Task data Start Marker
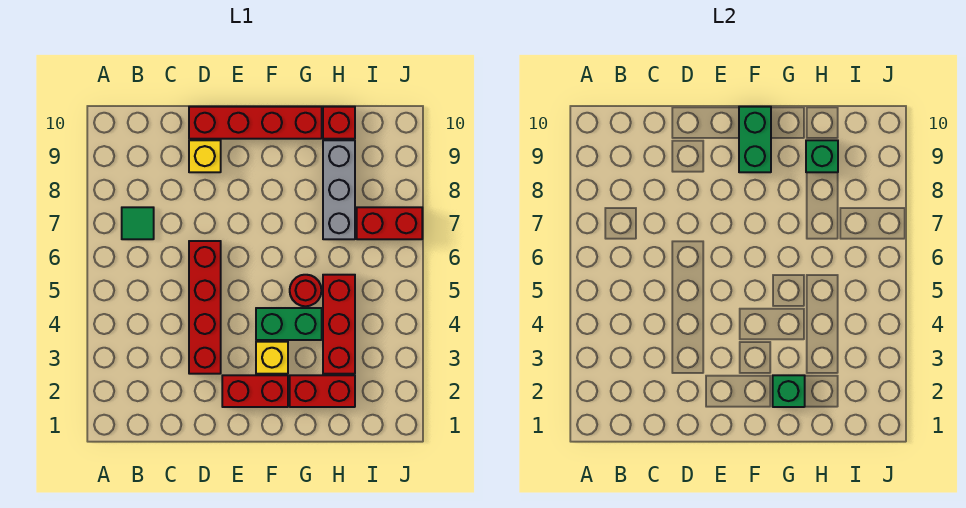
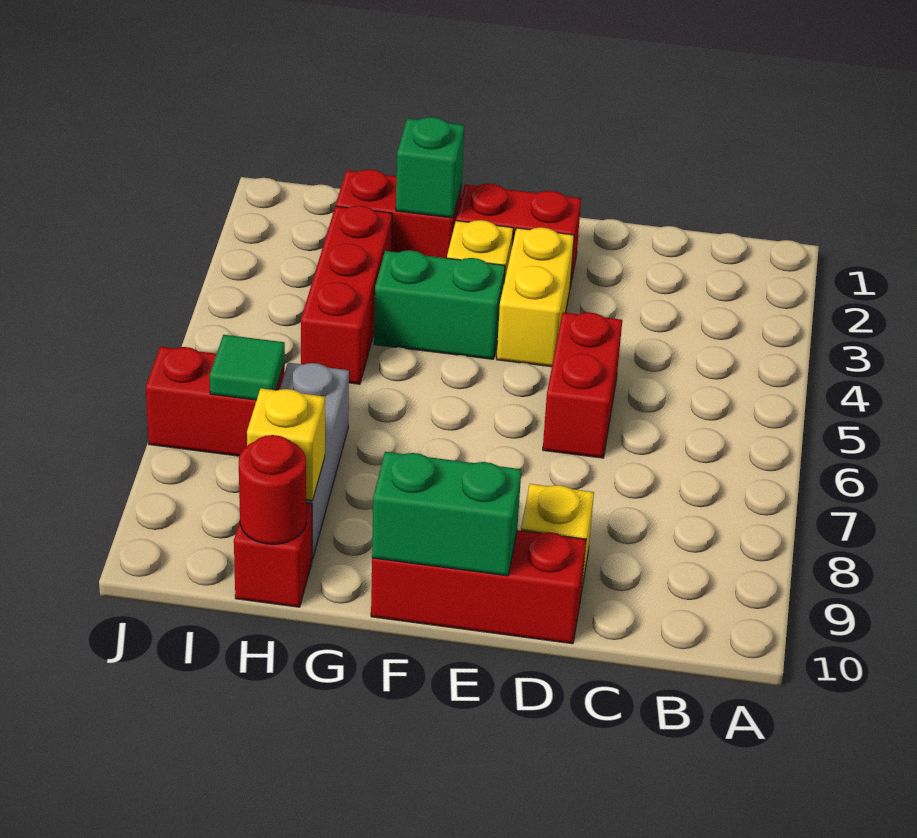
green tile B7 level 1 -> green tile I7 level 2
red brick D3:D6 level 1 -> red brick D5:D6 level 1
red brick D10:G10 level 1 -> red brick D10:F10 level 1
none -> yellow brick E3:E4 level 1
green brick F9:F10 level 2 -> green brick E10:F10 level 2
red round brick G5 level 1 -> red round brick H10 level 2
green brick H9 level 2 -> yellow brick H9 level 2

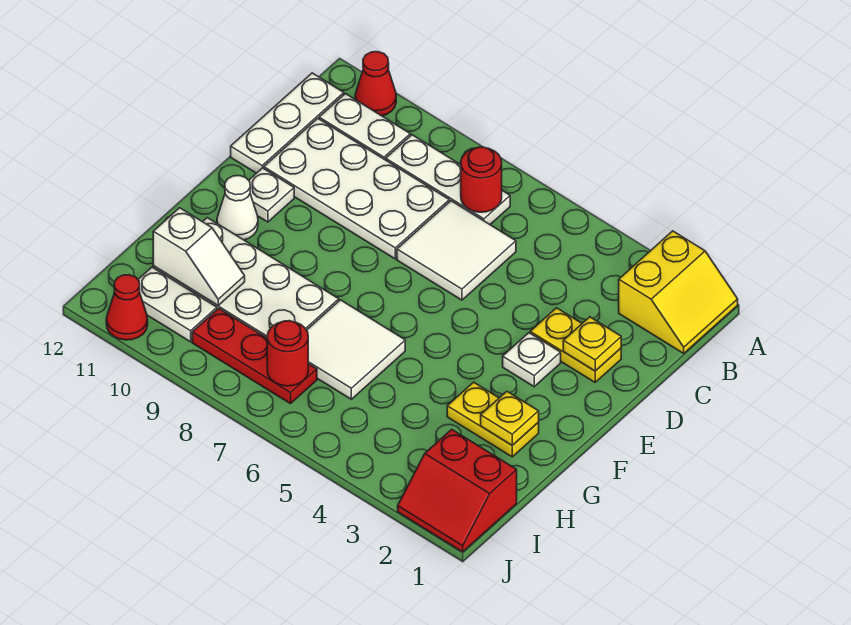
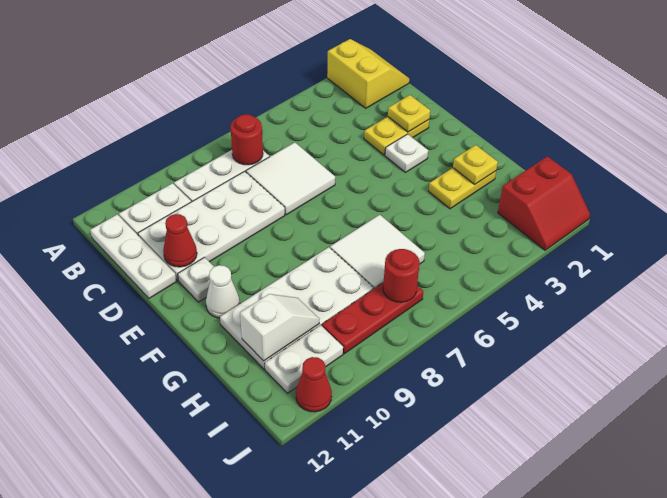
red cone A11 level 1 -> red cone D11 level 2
Task data End Marker
**Required work**
Please copy every record above exactly, but leave the pictures out.

**Result**
green tile B7 level 1 -> green tile I7 level 2
red brick D3:D6 level 1 -> red brick D5:D6 level 1
red brick D10:G10 level 1 -> red brick D10:F10 level 1
none -> yellow brick E3:E4 level 1
green brick F9:F10 level 2 -> green brick E10:F10 level 2
red round brick G5 level 1 -> red round brick H10 level 2
green brick H9 level 2 -> yellow brick H9 level 2

red cone A11 level 1 -> red cone D11 level 2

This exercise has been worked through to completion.